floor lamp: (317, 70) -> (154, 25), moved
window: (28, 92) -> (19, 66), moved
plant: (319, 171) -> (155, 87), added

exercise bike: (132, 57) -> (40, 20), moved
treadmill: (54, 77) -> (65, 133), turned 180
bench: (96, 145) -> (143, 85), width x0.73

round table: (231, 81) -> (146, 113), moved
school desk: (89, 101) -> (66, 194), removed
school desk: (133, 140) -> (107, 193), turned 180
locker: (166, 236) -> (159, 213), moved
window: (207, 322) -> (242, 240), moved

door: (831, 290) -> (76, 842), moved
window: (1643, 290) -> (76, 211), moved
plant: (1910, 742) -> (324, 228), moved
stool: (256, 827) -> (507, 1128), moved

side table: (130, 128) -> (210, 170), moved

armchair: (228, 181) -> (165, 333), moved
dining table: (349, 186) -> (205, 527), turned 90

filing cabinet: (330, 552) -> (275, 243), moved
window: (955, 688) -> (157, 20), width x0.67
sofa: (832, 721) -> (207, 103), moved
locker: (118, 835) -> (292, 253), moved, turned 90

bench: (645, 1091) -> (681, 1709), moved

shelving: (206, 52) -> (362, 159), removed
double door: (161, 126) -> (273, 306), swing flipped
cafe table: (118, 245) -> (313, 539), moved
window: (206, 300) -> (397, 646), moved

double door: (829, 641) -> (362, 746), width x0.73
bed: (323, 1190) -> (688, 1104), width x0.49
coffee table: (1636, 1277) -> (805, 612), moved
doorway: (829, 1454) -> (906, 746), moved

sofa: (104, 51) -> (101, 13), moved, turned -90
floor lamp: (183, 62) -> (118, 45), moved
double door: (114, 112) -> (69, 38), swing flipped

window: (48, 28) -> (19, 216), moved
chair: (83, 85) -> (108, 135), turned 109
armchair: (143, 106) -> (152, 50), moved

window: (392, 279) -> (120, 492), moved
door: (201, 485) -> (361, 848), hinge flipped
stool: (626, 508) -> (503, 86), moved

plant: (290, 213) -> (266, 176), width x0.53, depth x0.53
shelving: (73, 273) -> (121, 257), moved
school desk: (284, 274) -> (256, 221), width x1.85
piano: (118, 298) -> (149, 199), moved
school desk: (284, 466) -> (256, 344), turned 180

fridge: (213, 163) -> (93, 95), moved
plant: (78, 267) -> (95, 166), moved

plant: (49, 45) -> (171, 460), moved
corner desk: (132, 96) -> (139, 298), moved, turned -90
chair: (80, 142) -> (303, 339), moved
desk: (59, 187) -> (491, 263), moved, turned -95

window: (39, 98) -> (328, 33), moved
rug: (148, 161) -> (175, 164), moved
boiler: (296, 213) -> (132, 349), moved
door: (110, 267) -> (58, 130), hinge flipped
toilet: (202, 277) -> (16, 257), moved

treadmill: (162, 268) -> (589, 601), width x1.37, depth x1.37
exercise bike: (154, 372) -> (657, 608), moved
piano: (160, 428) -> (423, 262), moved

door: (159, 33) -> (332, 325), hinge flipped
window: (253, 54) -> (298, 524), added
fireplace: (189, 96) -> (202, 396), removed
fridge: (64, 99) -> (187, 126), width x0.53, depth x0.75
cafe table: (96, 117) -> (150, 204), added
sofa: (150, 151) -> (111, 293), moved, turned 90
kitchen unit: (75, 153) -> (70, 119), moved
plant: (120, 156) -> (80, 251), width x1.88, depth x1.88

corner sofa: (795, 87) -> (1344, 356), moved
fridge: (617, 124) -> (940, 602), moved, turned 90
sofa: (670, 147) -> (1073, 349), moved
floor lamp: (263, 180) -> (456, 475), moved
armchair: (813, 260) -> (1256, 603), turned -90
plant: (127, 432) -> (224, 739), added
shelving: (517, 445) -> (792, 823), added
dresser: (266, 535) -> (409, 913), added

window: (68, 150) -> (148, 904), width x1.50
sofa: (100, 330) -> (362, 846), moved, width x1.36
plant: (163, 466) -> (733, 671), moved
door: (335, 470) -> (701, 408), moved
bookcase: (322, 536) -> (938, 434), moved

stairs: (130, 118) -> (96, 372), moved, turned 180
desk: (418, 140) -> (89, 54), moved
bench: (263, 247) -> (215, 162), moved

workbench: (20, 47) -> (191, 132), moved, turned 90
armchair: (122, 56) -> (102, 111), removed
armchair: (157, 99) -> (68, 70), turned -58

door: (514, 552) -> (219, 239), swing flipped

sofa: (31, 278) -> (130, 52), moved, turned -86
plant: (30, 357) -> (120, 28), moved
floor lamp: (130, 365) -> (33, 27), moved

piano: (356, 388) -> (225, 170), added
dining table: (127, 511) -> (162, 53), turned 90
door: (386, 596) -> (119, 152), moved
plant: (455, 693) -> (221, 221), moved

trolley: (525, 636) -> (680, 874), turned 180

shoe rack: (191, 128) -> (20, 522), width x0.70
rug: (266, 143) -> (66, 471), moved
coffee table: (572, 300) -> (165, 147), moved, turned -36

Action item =
Give back the records above exactly, limited to the lines between the one holding "piano: (160, 428) -> (423, 262), moved" and the one holding "window: (68, 150) -> (148, 904), width x1.50", inclusive.

Written solution =
piano: (160, 428) -> (423, 262), moved

door: (159, 33) -> (332, 325), hinge flipped
window: (253, 54) -> (298, 524), added
fireplace: (189, 96) -> (202, 396), removed
fridge: (64, 99) -> (187, 126), width x0.53, depth x0.75
cafe table: (96, 117) -> (150, 204), added
sofa: (150, 151) -> (111, 293), moved, turned 90
kitchen unit: (75, 153) -> (70, 119), moved
plant: (120, 156) -> (80, 251), width x1.88, depth x1.88

corner sofa: (795, 87) -> (1344, 356), moved
fridge: (617, 124) -> (940, 602), moved, turned 90
sofa: (670, 147) -> (1073, 349), moved
floor lamp: (263, 180) -> (456, 475), moved
armchair: (813, 260) -> (1256, 603), turned -90
plant: (127, 432) -> (224, 739), added
shelving: (517, 445) -> (792, 823), added
dresser: (266, 535) -> (409, 913), added

window: (68, 150) -> (148, 904), width x1.50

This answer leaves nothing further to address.